▸ YOUR GOAL
Wherever "cutting" turns up in the entries, copy out the line that holds it.

▸ RECORDS SHOWN
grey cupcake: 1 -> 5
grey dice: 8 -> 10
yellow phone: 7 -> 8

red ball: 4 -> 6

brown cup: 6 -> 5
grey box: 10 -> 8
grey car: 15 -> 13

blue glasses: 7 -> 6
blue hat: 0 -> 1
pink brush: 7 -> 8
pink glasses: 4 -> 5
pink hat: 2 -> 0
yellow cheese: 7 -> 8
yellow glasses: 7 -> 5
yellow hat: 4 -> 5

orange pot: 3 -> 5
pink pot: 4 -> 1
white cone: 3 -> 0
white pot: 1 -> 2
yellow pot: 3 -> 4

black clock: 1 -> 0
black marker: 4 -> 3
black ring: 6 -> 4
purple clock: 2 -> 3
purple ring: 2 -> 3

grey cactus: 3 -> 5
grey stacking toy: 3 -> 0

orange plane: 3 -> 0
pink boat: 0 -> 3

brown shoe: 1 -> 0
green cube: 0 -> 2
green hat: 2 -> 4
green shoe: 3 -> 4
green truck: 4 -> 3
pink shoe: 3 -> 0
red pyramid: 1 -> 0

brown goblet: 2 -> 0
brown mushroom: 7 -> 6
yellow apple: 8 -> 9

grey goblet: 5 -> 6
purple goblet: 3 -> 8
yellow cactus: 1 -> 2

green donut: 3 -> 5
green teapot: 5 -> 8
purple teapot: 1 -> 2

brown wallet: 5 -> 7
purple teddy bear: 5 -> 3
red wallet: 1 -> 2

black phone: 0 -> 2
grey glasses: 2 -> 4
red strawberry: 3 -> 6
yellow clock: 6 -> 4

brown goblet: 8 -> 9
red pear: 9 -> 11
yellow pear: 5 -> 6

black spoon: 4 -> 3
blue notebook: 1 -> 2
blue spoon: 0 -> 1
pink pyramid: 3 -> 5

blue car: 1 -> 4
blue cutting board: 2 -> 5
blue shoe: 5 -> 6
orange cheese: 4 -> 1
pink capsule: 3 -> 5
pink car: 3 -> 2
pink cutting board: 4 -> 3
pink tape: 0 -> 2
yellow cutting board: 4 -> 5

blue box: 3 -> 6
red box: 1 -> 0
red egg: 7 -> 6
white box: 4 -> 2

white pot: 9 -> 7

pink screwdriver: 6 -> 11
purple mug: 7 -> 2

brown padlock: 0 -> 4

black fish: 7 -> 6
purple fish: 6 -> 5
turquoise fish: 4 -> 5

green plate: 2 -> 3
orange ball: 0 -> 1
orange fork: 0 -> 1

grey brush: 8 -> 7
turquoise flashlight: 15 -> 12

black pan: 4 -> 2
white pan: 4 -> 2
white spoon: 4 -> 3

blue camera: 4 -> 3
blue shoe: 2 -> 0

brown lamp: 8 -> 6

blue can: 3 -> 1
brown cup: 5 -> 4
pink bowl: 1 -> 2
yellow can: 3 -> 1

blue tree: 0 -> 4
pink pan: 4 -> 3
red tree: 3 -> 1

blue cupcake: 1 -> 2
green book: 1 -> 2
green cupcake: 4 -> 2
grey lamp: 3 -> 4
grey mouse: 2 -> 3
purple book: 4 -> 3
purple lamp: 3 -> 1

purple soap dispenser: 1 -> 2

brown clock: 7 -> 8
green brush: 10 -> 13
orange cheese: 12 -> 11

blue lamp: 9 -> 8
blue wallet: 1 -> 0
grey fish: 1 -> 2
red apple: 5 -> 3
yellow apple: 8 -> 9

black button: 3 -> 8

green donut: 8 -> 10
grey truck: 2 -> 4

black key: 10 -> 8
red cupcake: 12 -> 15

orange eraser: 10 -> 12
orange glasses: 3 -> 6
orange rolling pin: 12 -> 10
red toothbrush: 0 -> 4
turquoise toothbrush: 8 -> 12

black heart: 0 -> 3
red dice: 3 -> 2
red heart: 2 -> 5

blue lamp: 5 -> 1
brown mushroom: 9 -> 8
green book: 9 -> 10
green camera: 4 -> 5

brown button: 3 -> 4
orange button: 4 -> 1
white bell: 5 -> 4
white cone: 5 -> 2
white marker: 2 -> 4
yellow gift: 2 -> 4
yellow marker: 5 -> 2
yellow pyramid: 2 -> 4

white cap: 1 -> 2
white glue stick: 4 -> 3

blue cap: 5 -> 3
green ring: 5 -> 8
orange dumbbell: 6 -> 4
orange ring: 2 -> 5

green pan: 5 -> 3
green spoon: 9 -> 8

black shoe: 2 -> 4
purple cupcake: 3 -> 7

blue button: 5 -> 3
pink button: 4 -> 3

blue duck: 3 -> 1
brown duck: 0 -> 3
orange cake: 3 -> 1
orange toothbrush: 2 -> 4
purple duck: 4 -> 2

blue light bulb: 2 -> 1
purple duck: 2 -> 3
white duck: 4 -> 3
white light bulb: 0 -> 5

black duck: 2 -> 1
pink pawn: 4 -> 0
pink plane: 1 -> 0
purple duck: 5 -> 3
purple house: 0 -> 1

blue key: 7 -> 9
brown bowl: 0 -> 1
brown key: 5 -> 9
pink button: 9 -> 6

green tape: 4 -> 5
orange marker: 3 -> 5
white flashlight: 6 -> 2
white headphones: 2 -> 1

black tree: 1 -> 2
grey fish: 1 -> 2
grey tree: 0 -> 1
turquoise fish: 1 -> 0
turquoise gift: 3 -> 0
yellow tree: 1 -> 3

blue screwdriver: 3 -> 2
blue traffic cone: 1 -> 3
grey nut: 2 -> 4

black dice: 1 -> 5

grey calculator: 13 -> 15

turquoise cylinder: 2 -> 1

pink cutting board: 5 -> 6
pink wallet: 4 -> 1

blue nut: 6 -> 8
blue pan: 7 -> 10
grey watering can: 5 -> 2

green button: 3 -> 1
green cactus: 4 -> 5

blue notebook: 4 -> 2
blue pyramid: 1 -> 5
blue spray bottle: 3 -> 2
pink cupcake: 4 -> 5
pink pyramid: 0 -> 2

▸ COMPLETED TASK
blue cutting board: 2 -> 5
pink cutting board: 4 -> 3
yellow cutting board: 4 -> 5
pink cutting board: 5 -> 6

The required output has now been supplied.